• _Exercise_:
Copy each line below in which the string "black" occurs.

═════ Available records

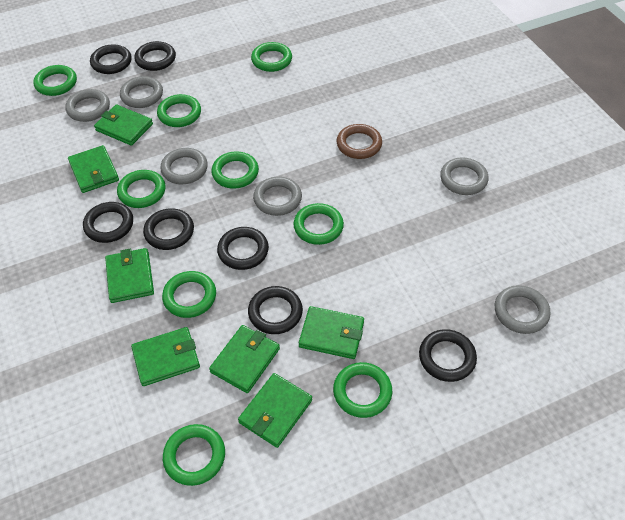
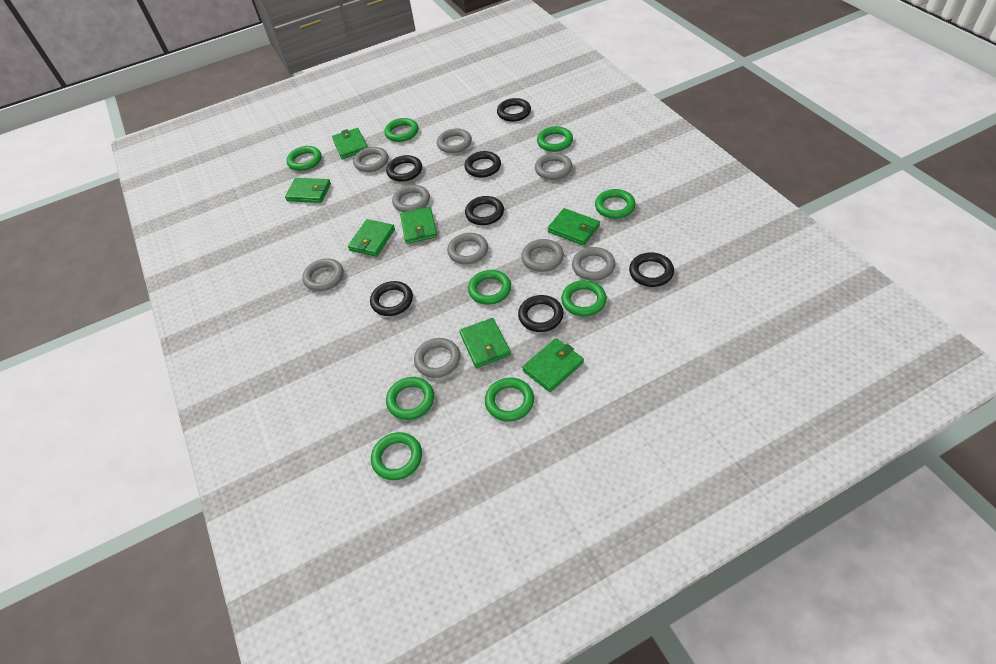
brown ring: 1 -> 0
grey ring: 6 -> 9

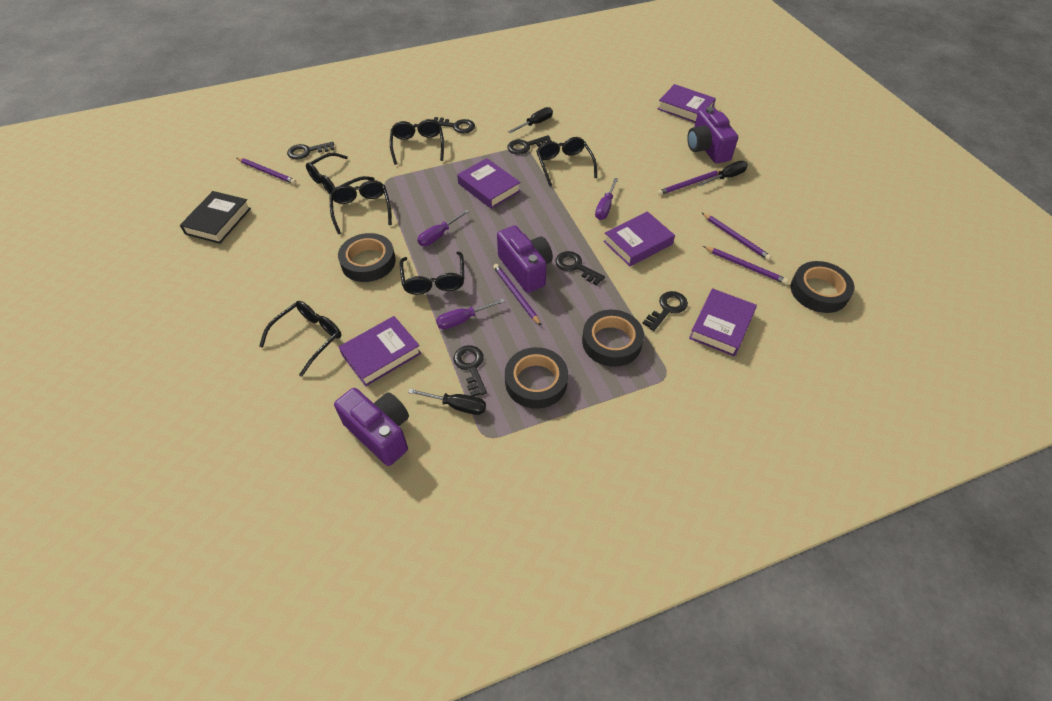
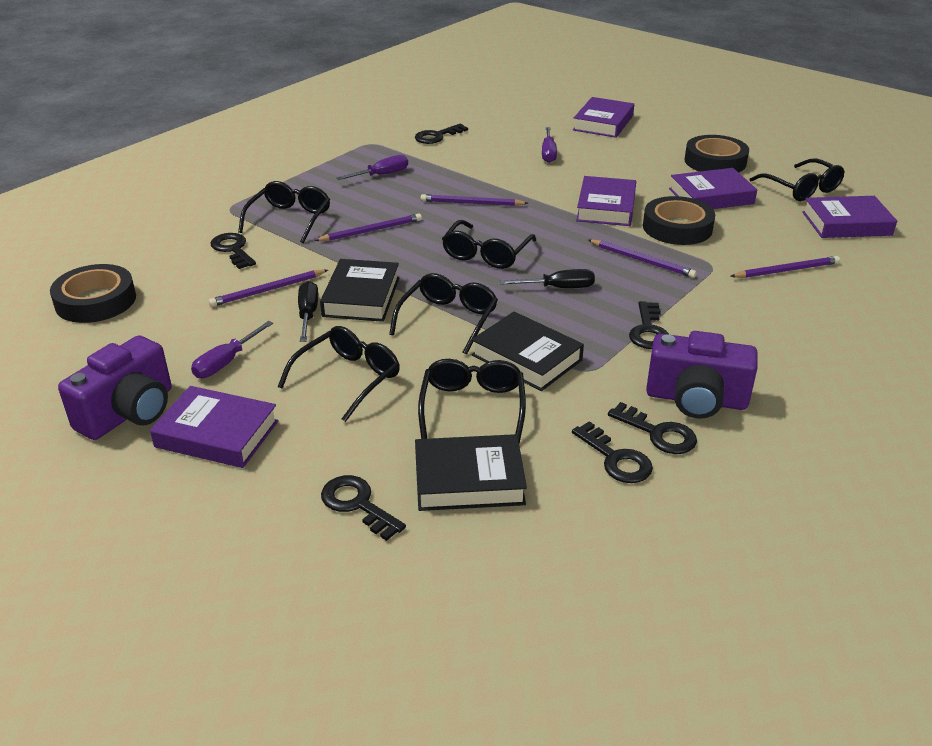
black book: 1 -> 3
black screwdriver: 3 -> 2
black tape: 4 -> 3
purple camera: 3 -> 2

══════════

• _Expected answer_:
black book: 1 -> 3
black screwdriver: 3 -> 2
black tape: 4 -> 3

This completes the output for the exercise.